Top of Provided records

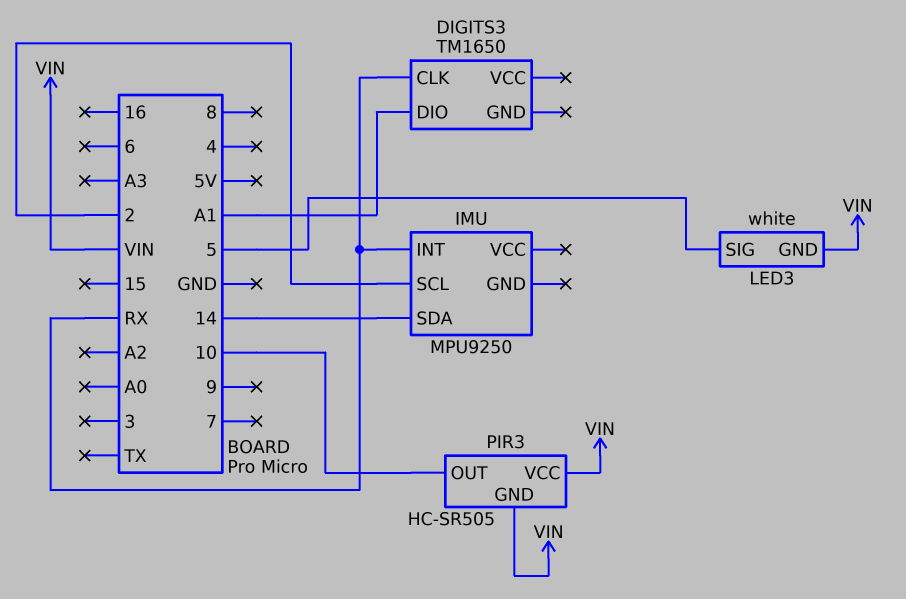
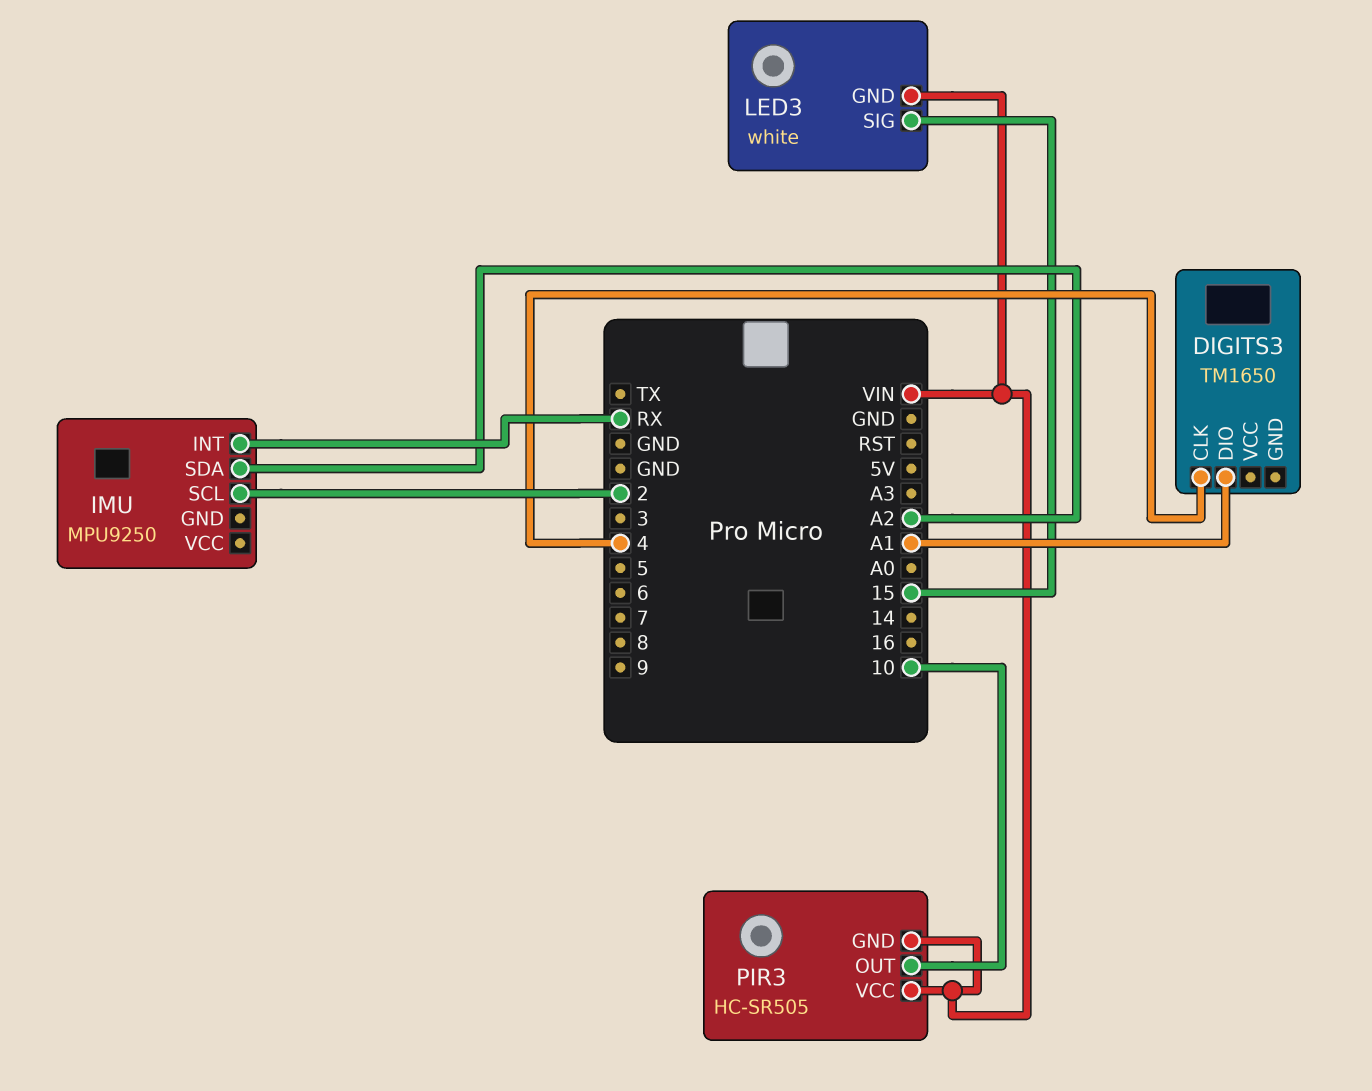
DIGITS3 pin CLK: RX -> 4
IMU pin SDA: 14 -> A2
LED3 pin SIG: 5 -> 15

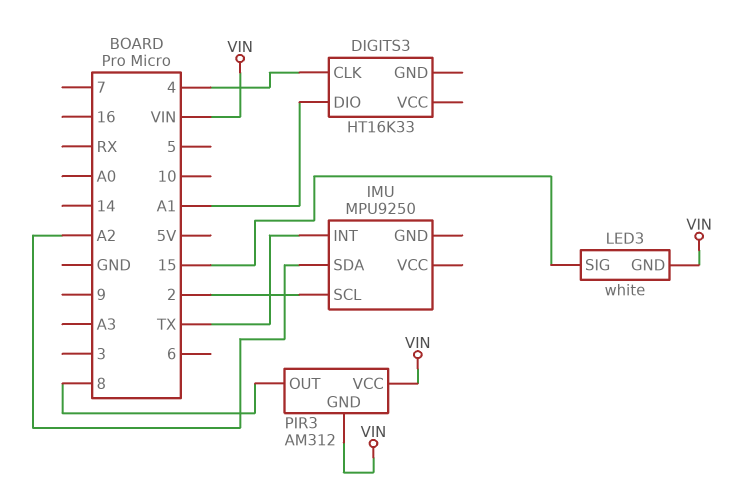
DIGITS3: TM1650 -> HT16K33
IMU pin INT: RX -> TX
PIR3: HC-SR505 -> AM312
PIR3 pin OUT: 10 -> 8

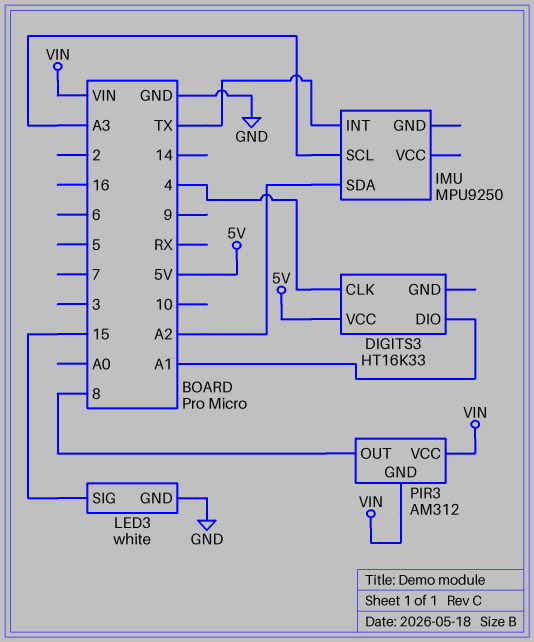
DIGITS3 pin VCC: none -> 5V
IMU pin SCL: 2 -> A3
LED3 pin GND: VIN -> GND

Bottom of Provided records

What the exercise asks. Please give the records again word for word, omitting all images.

Task result.
DIGITS3 pin CLK: RX -> 4
IMU pin SDA: 14 -> A2
LED3 pin SIG: 5 -> 15

DIGITS3: TM1650 -> HT16K33
IMU pin INT: RX -> TX
PIR3: HC-SR505 -> AM312
PIR3 pin OUT: 10 -> 8

DIGITS3 pin VCC: none -> 5V
IMU pin SCL: 2 -> A3
LED3 pin GND: VIN -> GND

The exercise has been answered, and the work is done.